— START —

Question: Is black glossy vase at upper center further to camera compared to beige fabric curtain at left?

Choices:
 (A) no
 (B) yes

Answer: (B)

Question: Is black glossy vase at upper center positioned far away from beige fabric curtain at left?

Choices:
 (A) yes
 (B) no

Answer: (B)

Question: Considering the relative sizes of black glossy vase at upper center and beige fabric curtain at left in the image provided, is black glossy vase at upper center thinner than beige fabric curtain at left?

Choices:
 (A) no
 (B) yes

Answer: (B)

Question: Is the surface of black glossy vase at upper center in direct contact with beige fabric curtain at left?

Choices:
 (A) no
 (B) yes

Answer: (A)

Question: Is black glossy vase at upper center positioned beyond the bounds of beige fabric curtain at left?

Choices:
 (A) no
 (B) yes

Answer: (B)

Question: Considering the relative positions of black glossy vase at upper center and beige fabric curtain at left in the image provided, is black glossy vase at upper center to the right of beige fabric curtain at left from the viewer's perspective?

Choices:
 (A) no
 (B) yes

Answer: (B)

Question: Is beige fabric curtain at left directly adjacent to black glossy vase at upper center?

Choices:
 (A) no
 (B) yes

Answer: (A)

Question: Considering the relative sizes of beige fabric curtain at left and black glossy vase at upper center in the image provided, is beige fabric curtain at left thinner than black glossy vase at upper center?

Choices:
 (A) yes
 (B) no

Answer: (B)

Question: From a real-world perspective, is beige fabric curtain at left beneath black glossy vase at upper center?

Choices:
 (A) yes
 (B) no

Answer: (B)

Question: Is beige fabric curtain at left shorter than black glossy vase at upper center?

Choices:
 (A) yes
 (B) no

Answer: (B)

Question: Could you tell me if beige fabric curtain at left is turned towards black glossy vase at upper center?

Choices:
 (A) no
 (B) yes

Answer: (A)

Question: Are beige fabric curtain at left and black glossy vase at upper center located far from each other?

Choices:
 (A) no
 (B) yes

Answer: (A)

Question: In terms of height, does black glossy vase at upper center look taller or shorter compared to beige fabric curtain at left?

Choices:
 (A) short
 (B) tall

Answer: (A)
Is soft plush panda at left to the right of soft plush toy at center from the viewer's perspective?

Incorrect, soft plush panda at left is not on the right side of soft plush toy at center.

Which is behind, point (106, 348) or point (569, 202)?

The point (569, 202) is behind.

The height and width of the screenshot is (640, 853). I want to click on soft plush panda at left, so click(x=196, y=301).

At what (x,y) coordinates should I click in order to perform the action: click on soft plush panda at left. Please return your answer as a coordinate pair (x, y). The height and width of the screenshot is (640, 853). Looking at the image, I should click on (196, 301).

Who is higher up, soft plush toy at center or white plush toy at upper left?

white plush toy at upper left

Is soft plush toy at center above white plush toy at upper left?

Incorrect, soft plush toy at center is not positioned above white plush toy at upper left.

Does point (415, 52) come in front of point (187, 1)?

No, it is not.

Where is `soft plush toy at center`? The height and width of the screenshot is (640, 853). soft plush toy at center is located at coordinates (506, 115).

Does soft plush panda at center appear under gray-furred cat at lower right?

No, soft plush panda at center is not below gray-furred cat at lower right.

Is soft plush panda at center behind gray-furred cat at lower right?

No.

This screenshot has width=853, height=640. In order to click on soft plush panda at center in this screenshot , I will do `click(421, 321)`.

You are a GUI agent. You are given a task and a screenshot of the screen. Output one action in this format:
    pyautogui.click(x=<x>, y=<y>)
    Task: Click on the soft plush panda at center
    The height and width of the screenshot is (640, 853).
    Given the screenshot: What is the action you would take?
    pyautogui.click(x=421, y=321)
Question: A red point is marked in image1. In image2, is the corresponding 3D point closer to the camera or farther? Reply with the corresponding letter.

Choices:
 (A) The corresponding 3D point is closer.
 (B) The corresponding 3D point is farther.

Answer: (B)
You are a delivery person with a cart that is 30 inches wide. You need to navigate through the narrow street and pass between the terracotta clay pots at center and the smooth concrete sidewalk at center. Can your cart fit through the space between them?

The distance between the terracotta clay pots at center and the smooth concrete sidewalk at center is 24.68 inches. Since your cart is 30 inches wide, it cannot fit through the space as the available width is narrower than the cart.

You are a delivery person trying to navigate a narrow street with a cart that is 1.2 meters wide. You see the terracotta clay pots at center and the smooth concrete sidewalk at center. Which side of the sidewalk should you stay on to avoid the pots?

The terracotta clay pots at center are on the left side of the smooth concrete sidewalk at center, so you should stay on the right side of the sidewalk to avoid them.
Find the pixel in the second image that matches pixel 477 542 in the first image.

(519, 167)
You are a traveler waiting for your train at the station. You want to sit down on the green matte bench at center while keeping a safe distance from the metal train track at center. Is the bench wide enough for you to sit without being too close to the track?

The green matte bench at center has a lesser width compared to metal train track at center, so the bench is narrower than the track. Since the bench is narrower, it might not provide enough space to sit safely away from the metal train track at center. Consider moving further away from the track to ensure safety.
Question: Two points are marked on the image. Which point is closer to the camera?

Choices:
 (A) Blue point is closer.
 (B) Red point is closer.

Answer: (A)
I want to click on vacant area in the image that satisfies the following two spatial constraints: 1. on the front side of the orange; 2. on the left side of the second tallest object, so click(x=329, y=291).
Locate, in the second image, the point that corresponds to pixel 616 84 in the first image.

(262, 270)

— END —

- _DIRECTION_
Could you repeat, word for word, the part of the rows that opens with the line containing "Incorrect, soft plush toy" and closes with the line containing "This screenshot has", keeping both of those lines?

- _EXPECTED OUTPUT_
Incorrect, soft plush toy at center is not positioned above white plush toy at upper left.

Does point (415, 52) come in front of point (187, 1)?

No, it is not.

Where is `soft plush toy at center`? The height and width of the screenshot is (640, 853). soft plush toy at center is located at coordinates (506, 115).

Does soft plush panda at center appear under gray-furred cat at lower right?

No, soft plush panda at center is not below gray-furred cat at lower right.

Is soft plush panda at center behind gray-furred cat at lower right?

No.

This screenshot has width=853, height=640. In order to click on soft plush panda at center in this screenshot , I will do `click(421, 321)`.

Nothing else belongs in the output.